+++ GIVEN INFORMATION

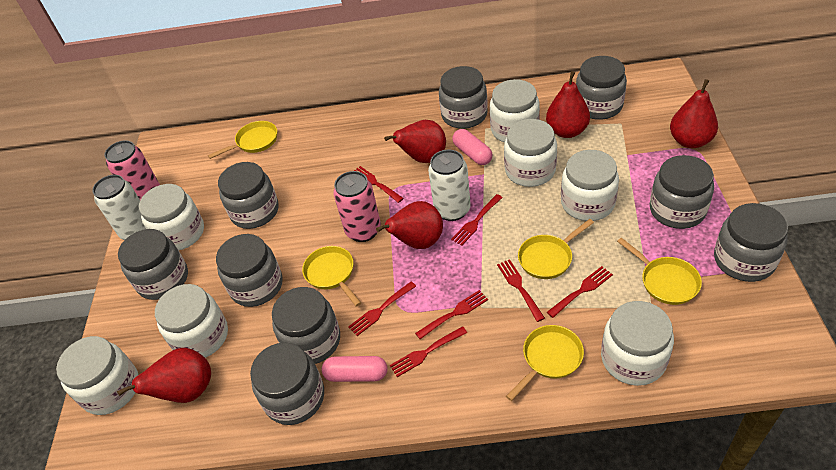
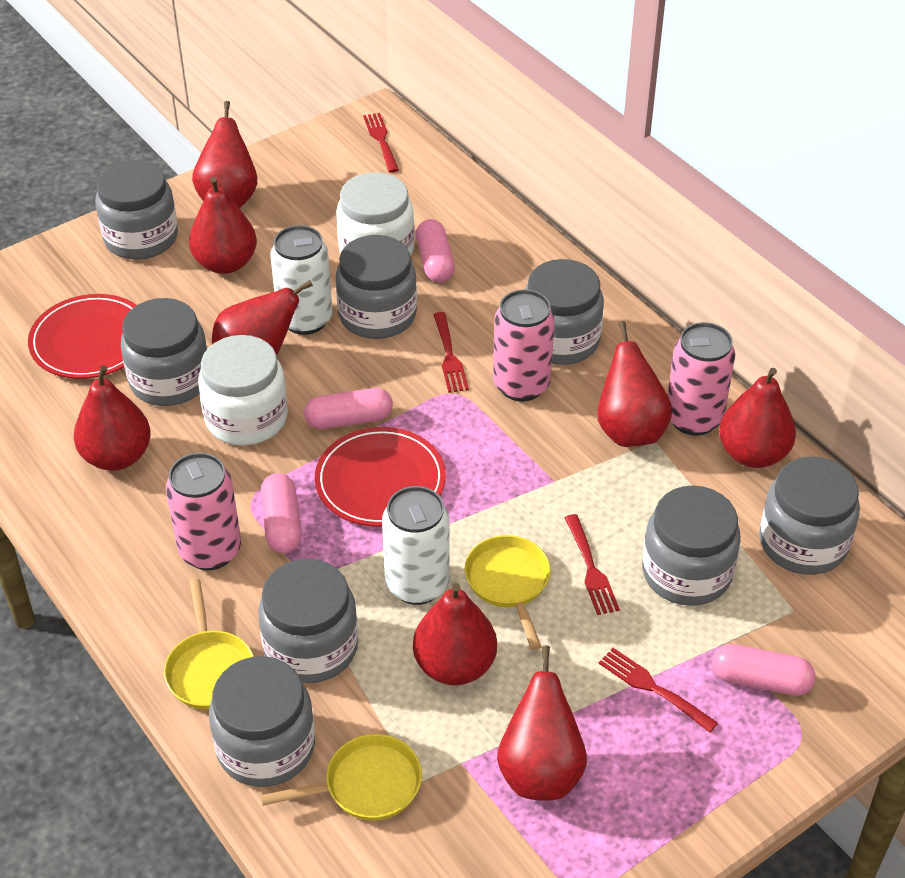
grey jar: 9 -> 8
pink can: 2 -> 3
pink capsule: 2 -> 4
red fork: 7 -> 4
red pear: 5 -> 8
red plate: 0 -> 2
white jar: 7 -> 2
yellow pan: 5 -> 3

++++++

Only this range is to be output: the line that contains "red pear: 5 -> 8" through the last line of the records above, both inclusive.

* **SOLUTION FOR THIS EXERCISE**
red pear: 5 -> 8
red plate: 0 -> 2
white jar: 7 -> 2
yellow pan: 5 -> 3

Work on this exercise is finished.